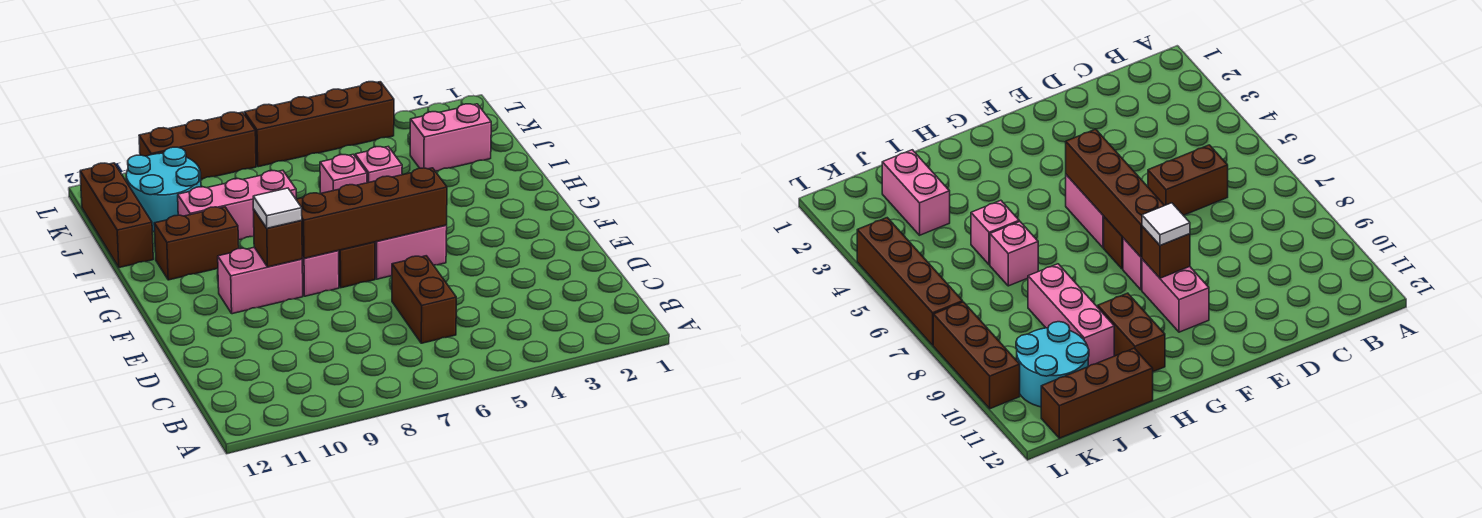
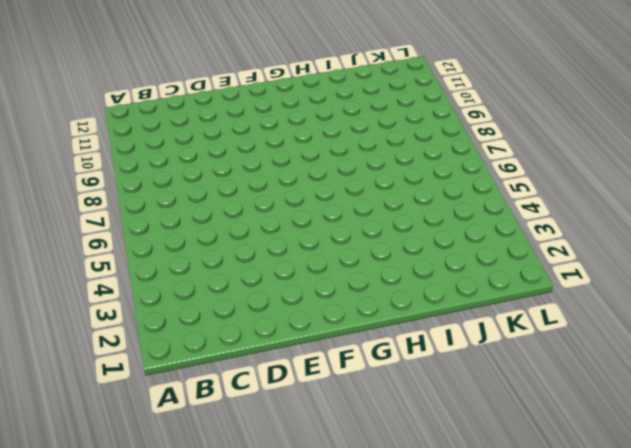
none -> brown brick C6:D6 level 1
none -> pink brick F5:F6 level 1
none -> brown brick F7 level 1

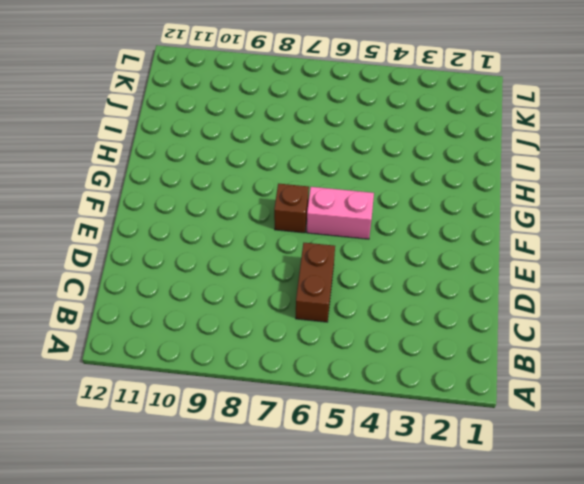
none -> pink brick F8 level 1
none -> pink brick F9:F10 level 1
none -> brown brick H10:H11 level 1

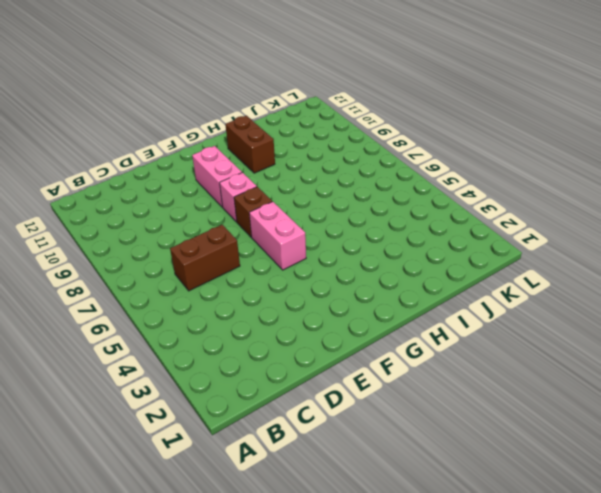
none -> pink brick I5 level 1
none -> pink brick I6 level 1
none -> pink brick I8:I10 level 1

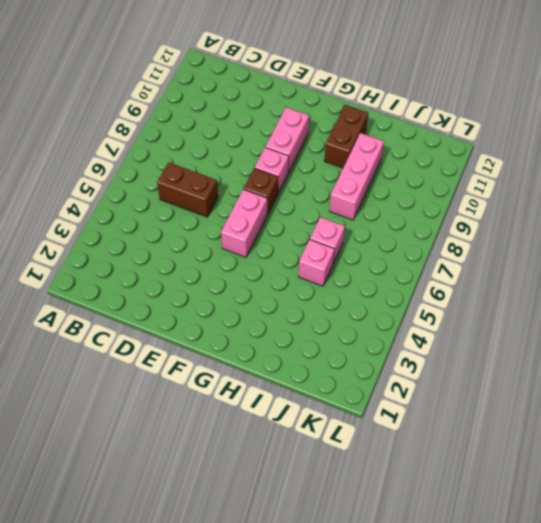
none -> brown brick I12:K12 level 1
none -> pink brick J2:J3 level 1
none -> cyan round brick J10:K11 level 1

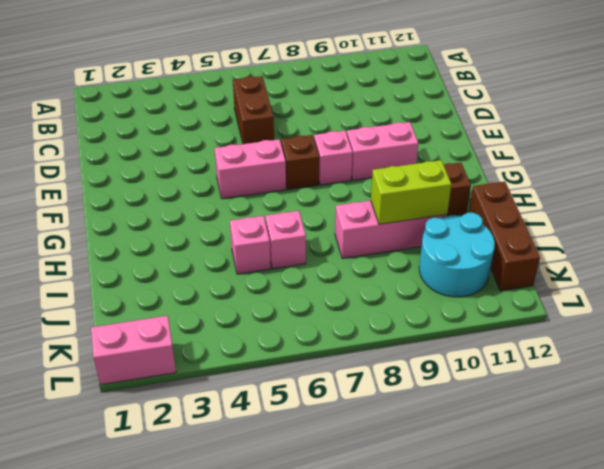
lime brick I9:I10 level 2 -> none
pink brick L1:L2 level 1 -> pink brick J2:J3 level 1
none -> brown brick L4:L7 level 1
none -> brown brick L8:L10 level 1
none -> brown brick F5:F8 level 2

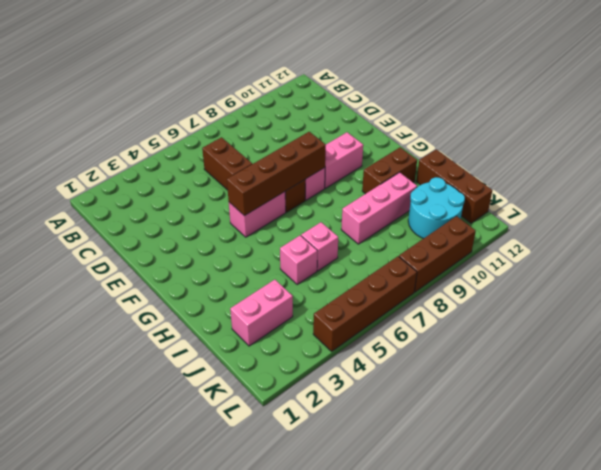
none -> brown brick F9 level 2
none -> white tile F9 level 3

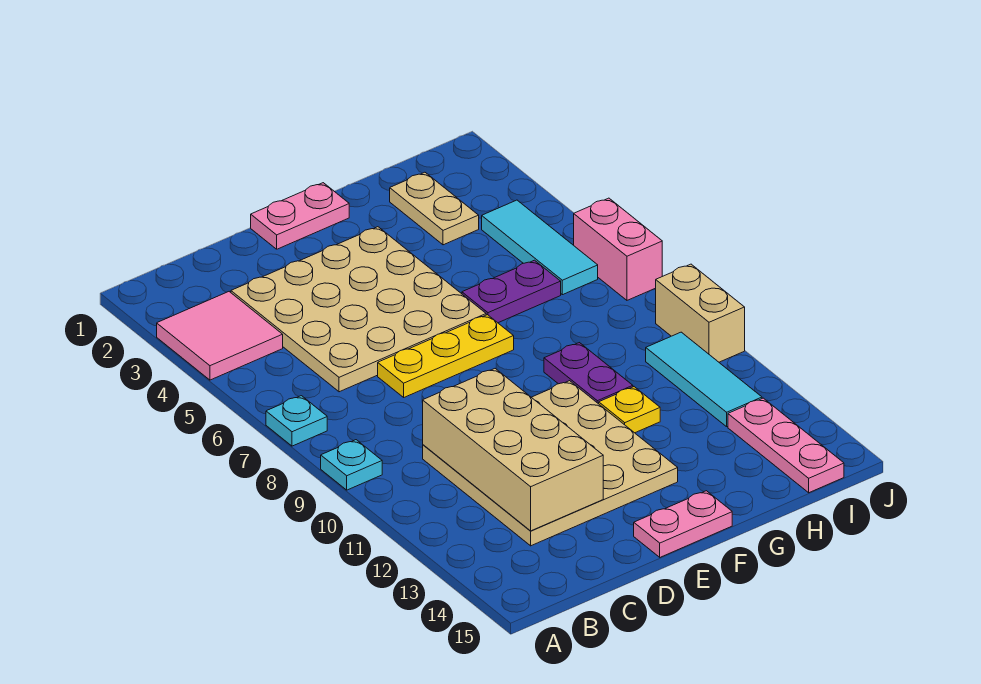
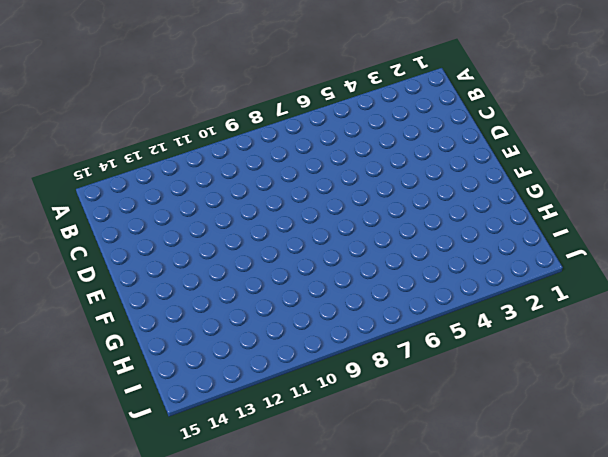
none -> pink tile A3:B4 level 1
none -> cyan plate A7 level 1
none -> cyan plate A9 level 1

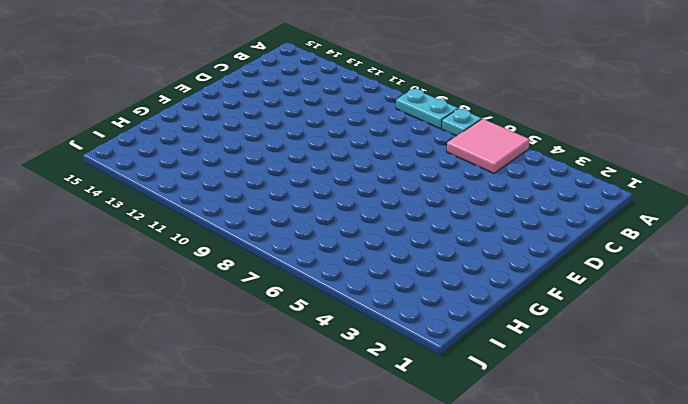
pink tile A5:B6 level 1 -> pink tile A3:B4 level 1
cyan plate A8:A9 level 1 -> cyan plate A9 level 1
none -> tan plate C3:F6 level 1
none -> tan plate C10:F13 level 1
none -> yellow plate D7:F7 level 1

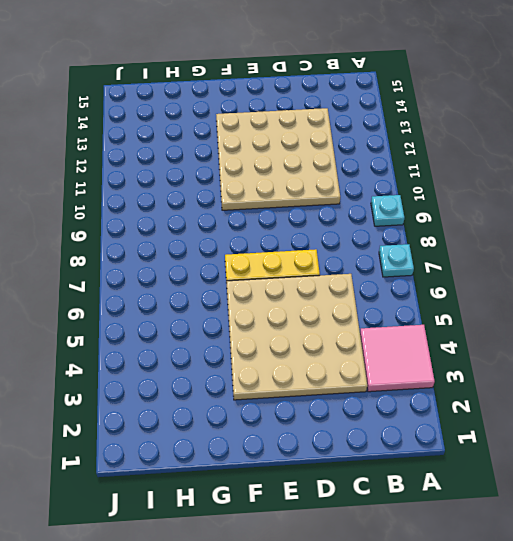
none -> pink plate E1:F1 level 1
none -> pink plate E15:F15 level 1
none -> purple plate G6:H6 level 1

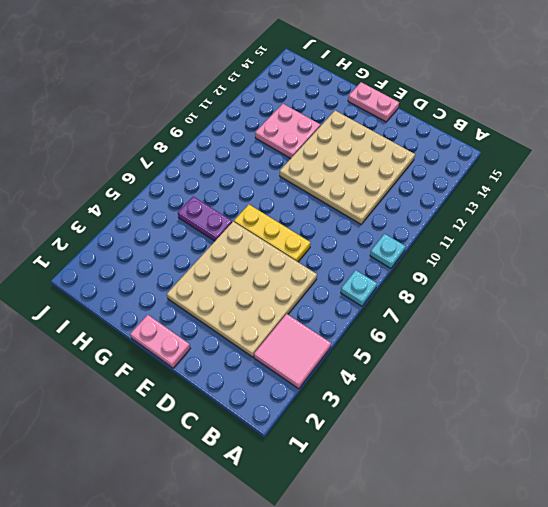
pink plate G11:H12 level 1 -> yellow plate G11 level 1
none -> purple plate G9:G10 level 1
none -> tan plate H2:H3 level 1
none -> cyan tile I4:I6 level 1

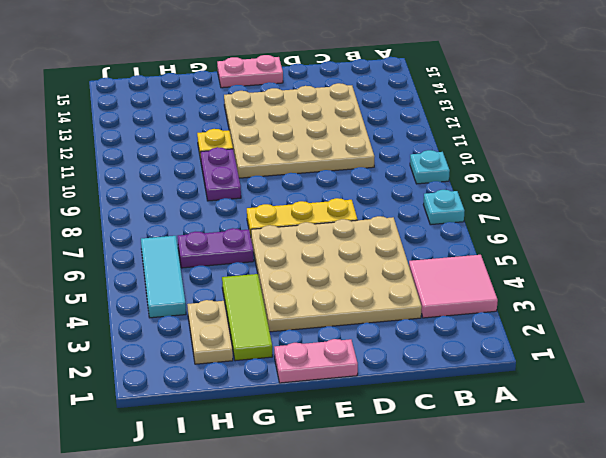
lime tile G2:G4 level 1 -> none
none -> cyan tile I10:I12 level 1
none -> pink plate I13:I15 level 1
none -> pink brick J6:J7 level 1

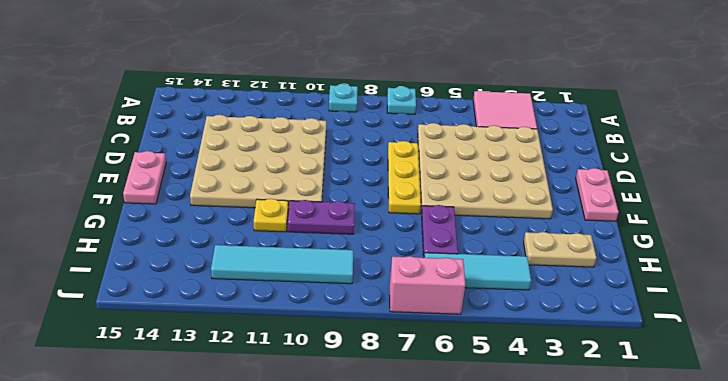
cyan tile I9:I12 level 1 -> cyan tile I10:I12 level 1
none -> pink plate I13:I15 level 1
none -> tan brick J9:J10 level 1
none -> tan brick C10:D13 level 2

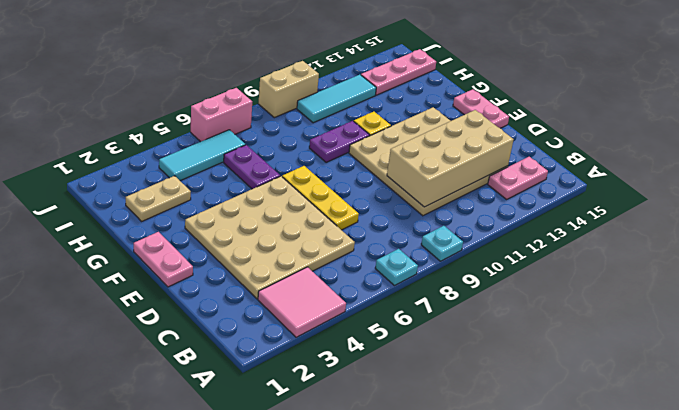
pink plate B13:B14 level 1 -> none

EXERCISE
Exactly the lines from the one with "none -> pink tile A3:B4 level 1" through the end of the records should be written out, and only those. Pictures do not belong in the copy.

EXERCISE SOLUTION
none -> pink tile A3:B4 level 1
none -> cyan plate A7 level 1
none -> cyan plate A9 level 1

pink tile A5:B6 level 1 -> pink tile A3:B4 level 1
cyan plate A8:A9 level 1 -> cyan plate A9 level 1
none -> tan plate C3:F6 level 1
none -> tan plate C10:F13 level 1
none -> yellow plate D7:F7 level 1

none -> pink plate E1:F1 level 1
none -> pink plate E15:F15 level 1
none -> purple plate G6:H6 level 1

pink plate G11:H12 level 1 -> yellow plate G11 level 1
none -> purple plate G9:G10 level 1
none -> tan plate H2:H3 level 1
none -> cyan tile I4:I6 level 1

lime tile G2:G4 level 1 -> none
none -> cyan tile I10:I12 level 1
none -> pink plate I13:I15 level 1
none -> pink brick J6:J7 level 1

cyan tile I9:I12 level 1 -> cyan tile I10:I12 level 1
none -> pink plate I13:I15 level 1
none -> tan brick J9:J10 level 1
none -> tan brick C10:D13 level 2

pink plate B13:B14 level 1 -> none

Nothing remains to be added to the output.